*Work order*. Each line in the entries below that holds the string "none" is to be listed.

*Image comparison data*.
┏━━
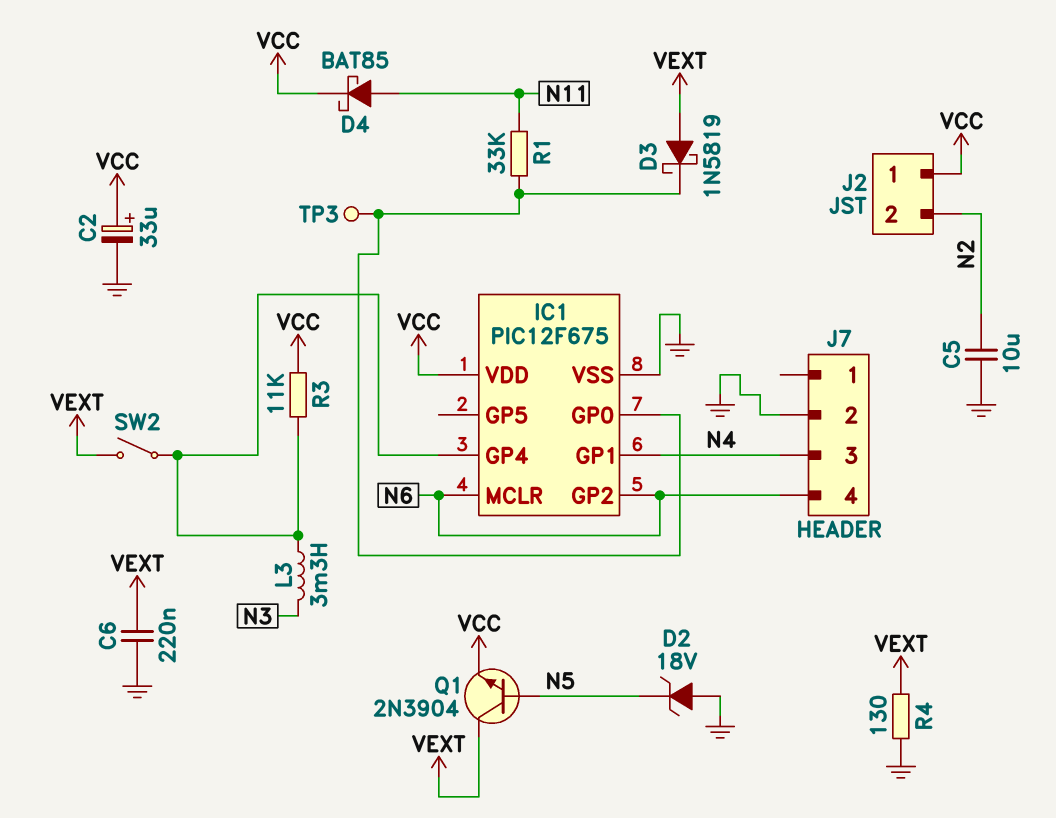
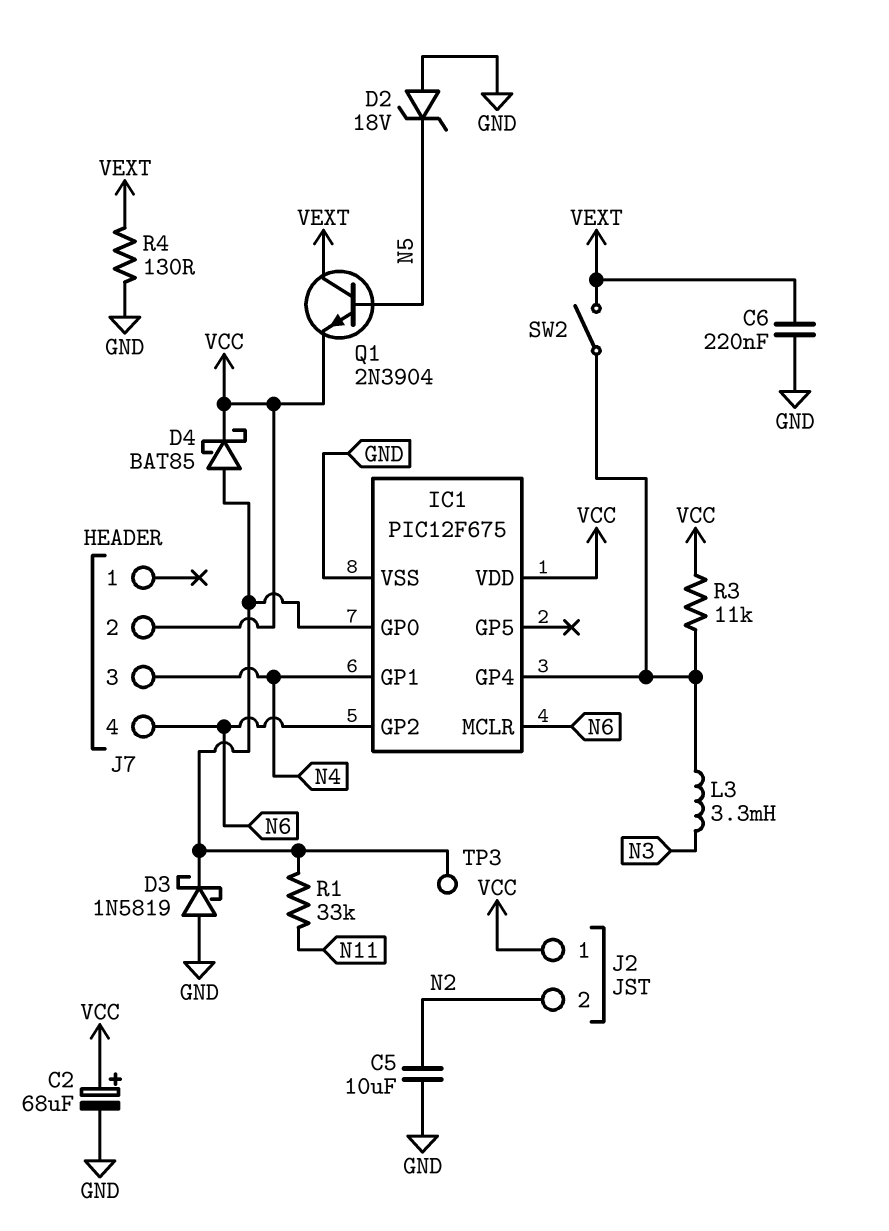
C2: 33uF (plus VCC, minus GND) -> 68uF (plus VCC, minus GND)
D3: schottky 1N5819 (A VEXT, K IC1/GP0) -> schottky 1N5819 (A GND, K IC1/GP0)
D4: schottky BAT85 (A N11, K VCC) -> schottky BAT85 (A IC1/GP0, K VCC)
J7 pin 2: GND -> VCC

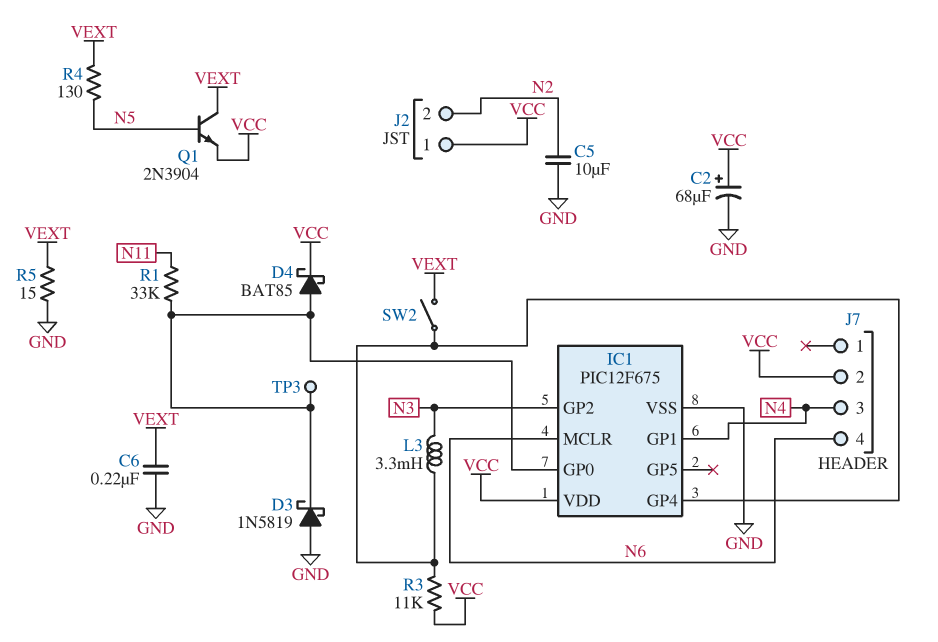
D2: zener 18V (A GND, K N5) -> none
IC1 pin GP2: N6 -> N3
R4: 130 (GND, VEXT) -> 130 (N5, VEXT)
R5: none -> 15 (GND, VEXT)

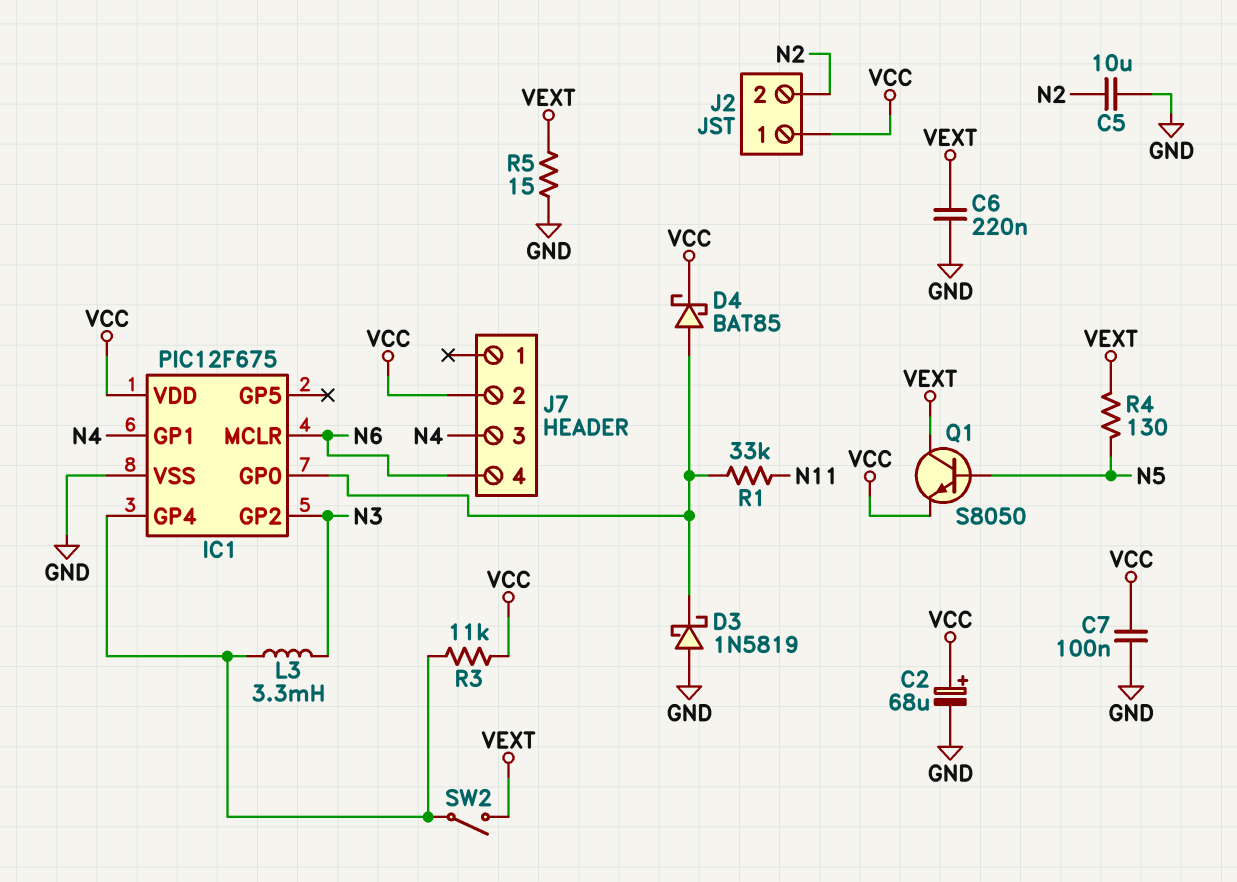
C7: none -> 100nF (GND, VCC)
Q1: NPN 2N3904 (B N5, C VEXT, E VCC) -> NPN S8050 (B N5, C VEXT, E VCC)
TP3: test point (IC1/GP0) -> none

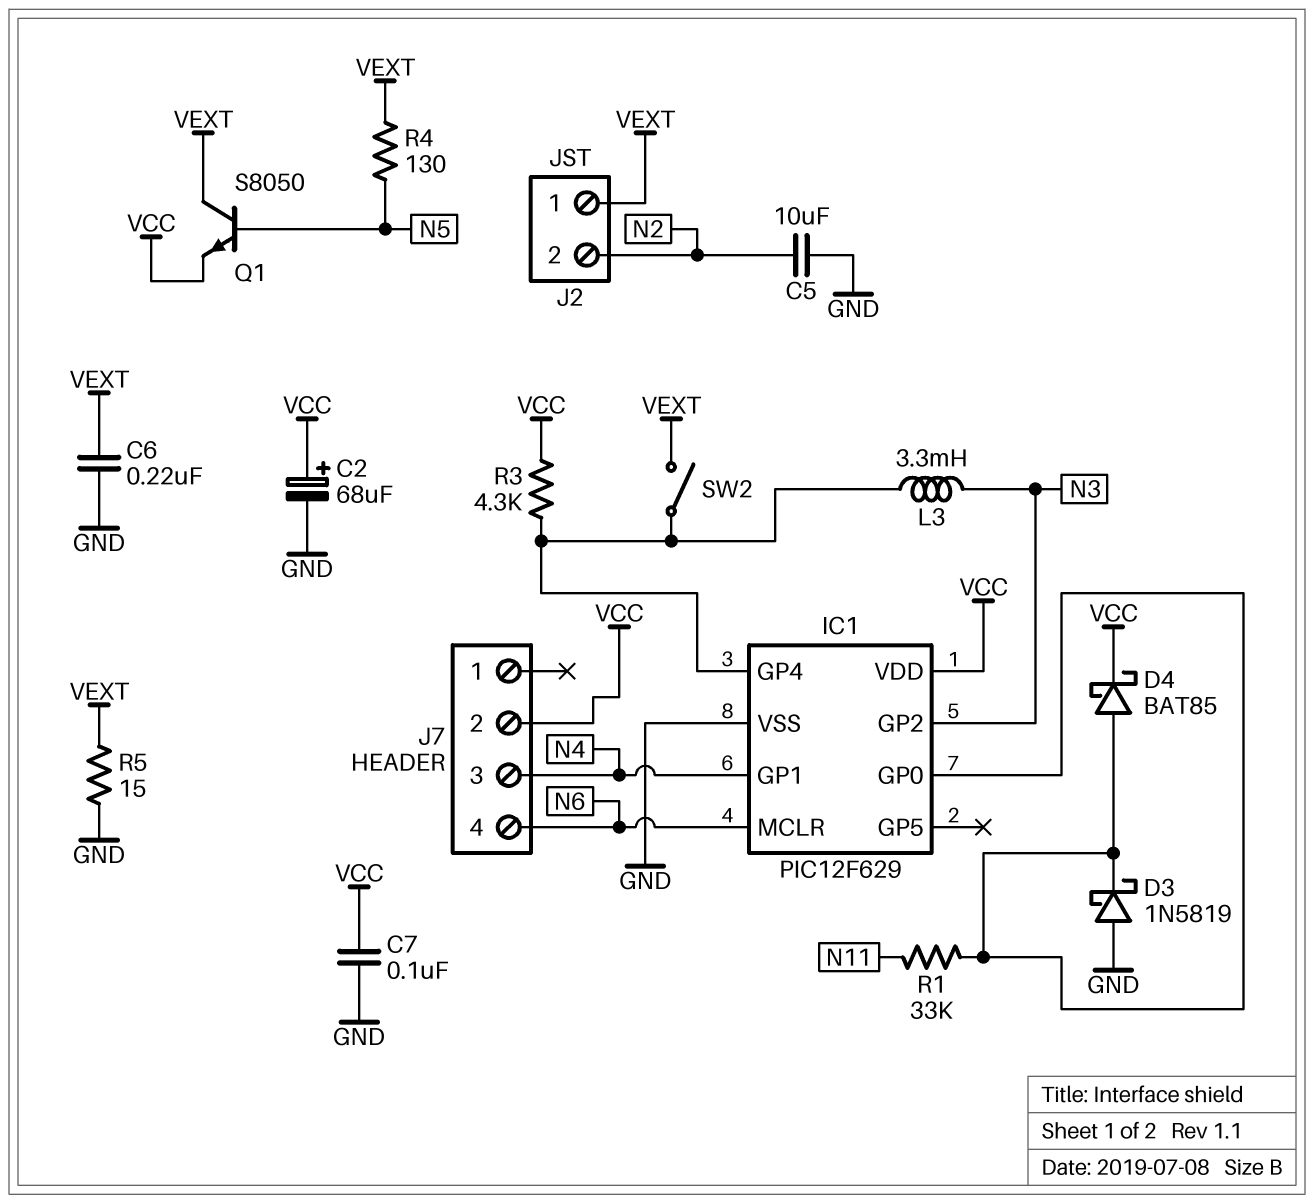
IC1: PIC12F675 -> PIC12F629
J2 pin 1: VCC -> VEXT
R3: 11k (IC1/GP4, VCC) -> 4.3k (IC1/GP4, VCC)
┗━━
*Answer to the exercise*.
D2: zener 18V (A GND, K N5) -> none
R5: none -> 15 (GND, VEXT)
C7: none -> 100nF (GND, VCC)
TP3: test point (IC1/GP0) -> none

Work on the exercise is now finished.